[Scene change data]

▬▬▬▬▬▬

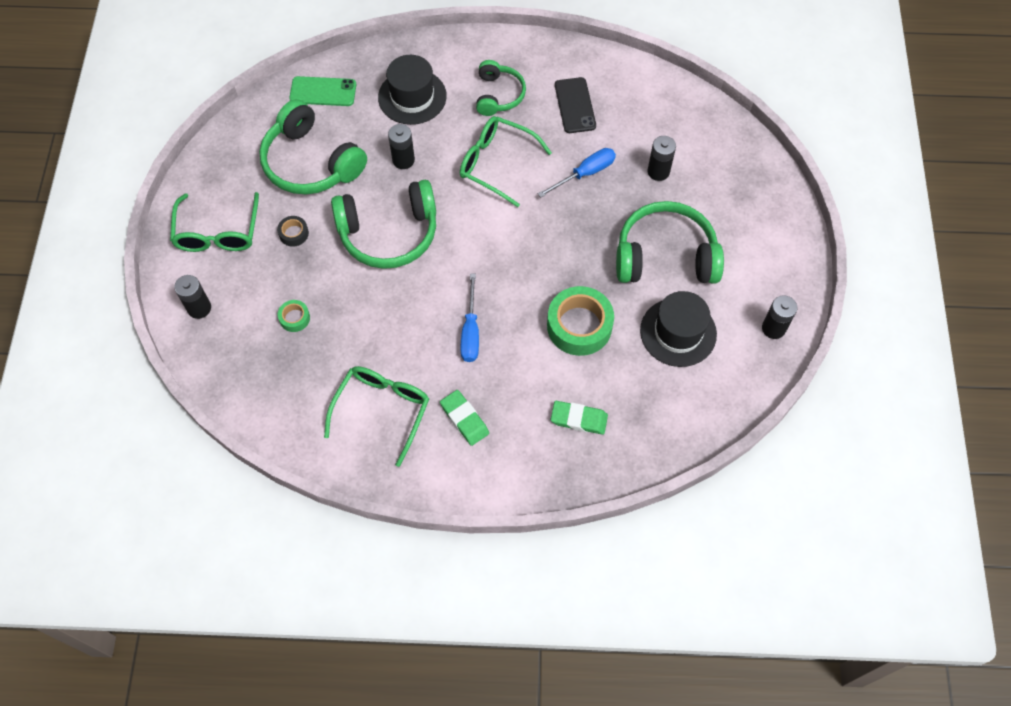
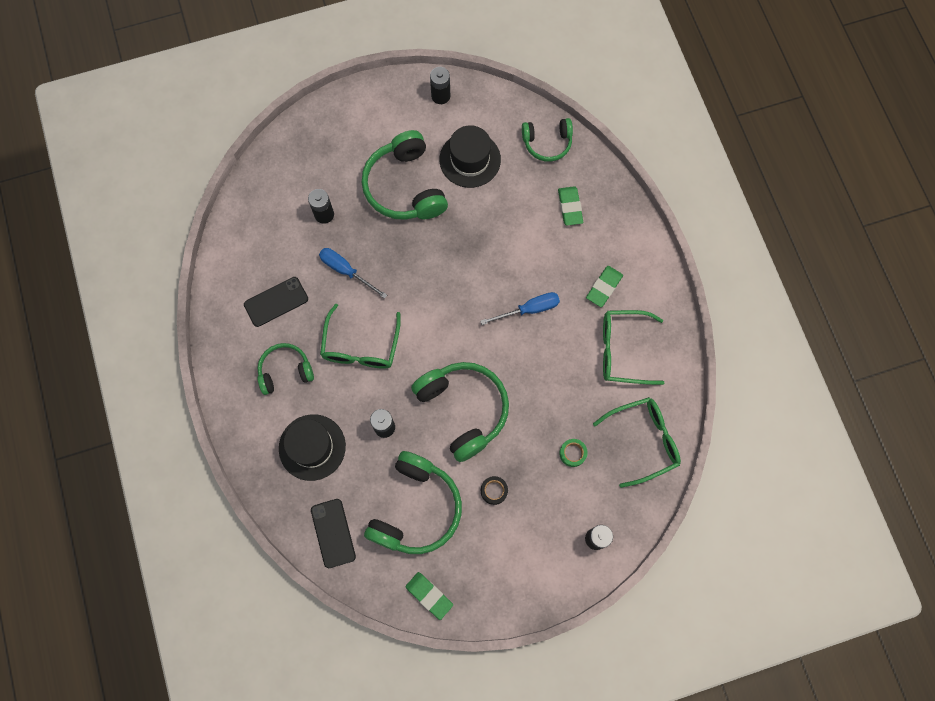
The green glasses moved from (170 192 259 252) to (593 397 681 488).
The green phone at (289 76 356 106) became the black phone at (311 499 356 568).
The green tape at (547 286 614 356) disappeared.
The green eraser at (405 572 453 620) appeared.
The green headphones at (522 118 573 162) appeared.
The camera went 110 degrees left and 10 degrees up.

▬▬▬▬▬▬

**TASK TO CARRY OUT**
Across the entries above, work out how many lines include the string "green", and report only that figure.

**EXERCISE ANSWER**
5